Version comparison data:
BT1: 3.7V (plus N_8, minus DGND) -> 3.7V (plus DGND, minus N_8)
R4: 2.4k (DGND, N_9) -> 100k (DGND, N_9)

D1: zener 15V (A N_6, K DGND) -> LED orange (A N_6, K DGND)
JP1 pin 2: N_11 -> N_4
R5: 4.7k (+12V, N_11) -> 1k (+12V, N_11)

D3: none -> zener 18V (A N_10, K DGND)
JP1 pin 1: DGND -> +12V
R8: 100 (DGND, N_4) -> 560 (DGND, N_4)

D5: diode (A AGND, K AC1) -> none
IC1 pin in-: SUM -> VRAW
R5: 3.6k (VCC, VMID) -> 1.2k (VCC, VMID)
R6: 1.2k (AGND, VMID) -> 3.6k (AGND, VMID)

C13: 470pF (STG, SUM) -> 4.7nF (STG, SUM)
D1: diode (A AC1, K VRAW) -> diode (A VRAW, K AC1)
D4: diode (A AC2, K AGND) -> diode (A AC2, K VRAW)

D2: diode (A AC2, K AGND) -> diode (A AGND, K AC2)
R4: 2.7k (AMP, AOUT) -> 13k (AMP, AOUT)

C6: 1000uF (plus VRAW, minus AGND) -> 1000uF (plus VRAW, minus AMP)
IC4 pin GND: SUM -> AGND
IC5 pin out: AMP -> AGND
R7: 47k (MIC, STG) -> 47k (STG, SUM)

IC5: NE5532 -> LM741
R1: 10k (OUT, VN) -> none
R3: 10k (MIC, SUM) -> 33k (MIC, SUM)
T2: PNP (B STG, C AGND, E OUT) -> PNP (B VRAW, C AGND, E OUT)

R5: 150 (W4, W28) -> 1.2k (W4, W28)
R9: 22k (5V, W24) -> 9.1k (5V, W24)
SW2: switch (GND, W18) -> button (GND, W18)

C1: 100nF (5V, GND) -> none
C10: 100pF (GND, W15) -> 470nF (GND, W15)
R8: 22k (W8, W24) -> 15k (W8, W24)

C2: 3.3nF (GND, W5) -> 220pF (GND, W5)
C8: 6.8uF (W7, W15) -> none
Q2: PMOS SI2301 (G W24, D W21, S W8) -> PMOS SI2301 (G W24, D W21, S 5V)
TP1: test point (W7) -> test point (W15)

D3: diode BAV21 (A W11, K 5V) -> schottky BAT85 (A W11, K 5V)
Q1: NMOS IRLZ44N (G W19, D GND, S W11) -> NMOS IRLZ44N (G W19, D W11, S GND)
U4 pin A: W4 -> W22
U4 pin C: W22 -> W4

### What you will do
Only the number is wanted: how many lines in the preceding entries hold the string "AGND"?

### Response
8